What to work on: Copy every line of text in the items below word for word, leaving the pictures out.
▼▼▼
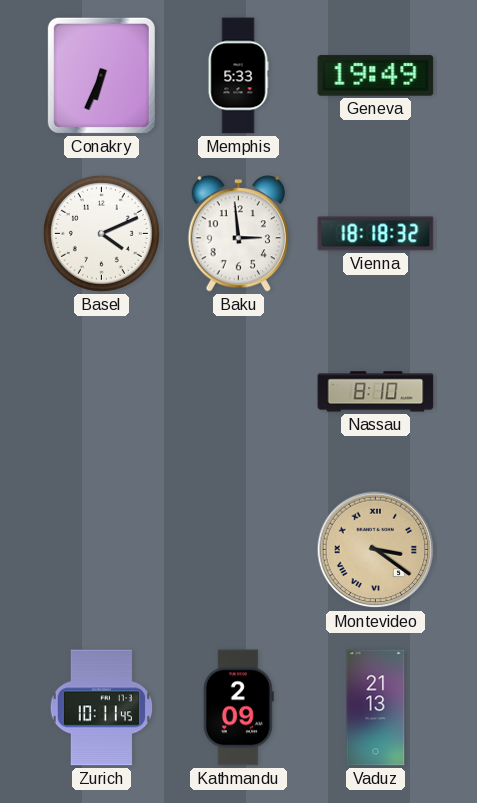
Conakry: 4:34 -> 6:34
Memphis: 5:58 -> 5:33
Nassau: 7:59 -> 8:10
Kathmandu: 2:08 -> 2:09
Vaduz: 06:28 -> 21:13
▲▲▲
Written solution:
Conakry: 4:34 -> 6:34
Memphis: 5:58 -> 5:33
Nassau: 7:59 -> 8:10
Kathmandu: 2:08 -> 2:09
Vaduz: 06:28 -> 21:13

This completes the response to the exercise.